* **WHAT THE EXERCISE ASKS**:
From the records below, copy each line in which the string "bowling" occurs.

---------- PROVIDED RECORDS ----------

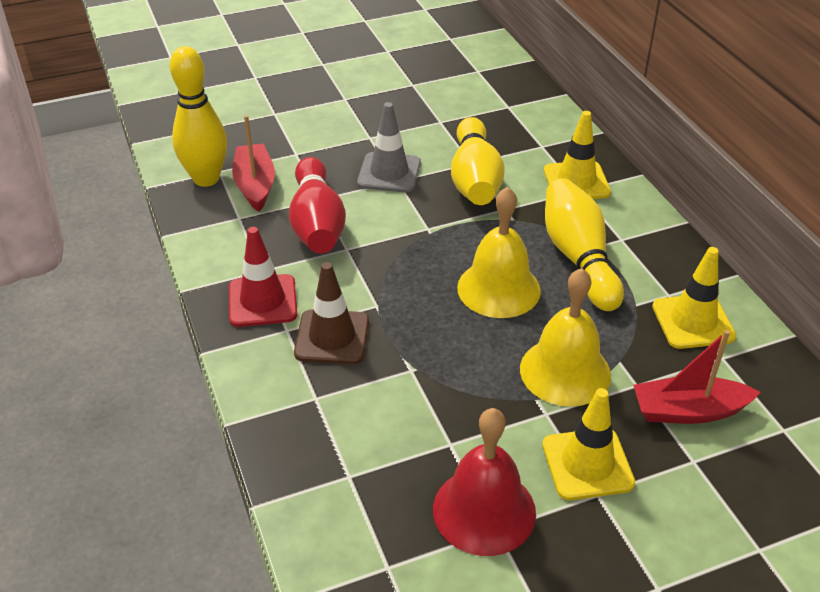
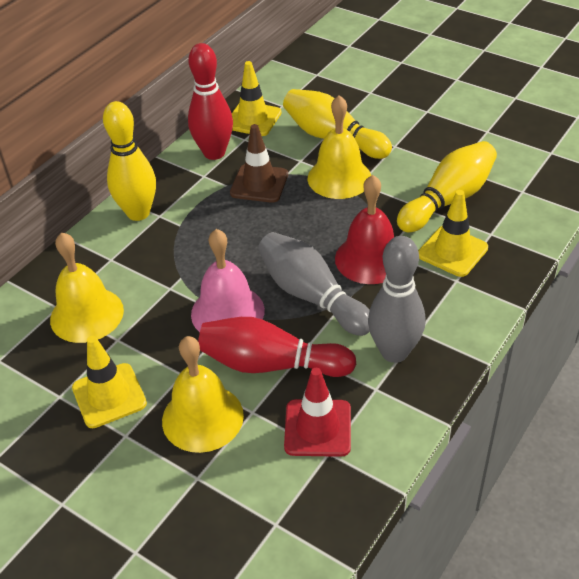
grey bowling pin: 0 -> 2
grey traffic cone: 1 -> 0
pink bell: 0 -> 1
red boat: 2 -> 0
red bowling pin: 1 -> 2
yellow bell: 2 -> 3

----------

* **EXERCISE RESPONSE**:
grey bowling pin: 0 -> 2
red bowling pin: 1 -> 2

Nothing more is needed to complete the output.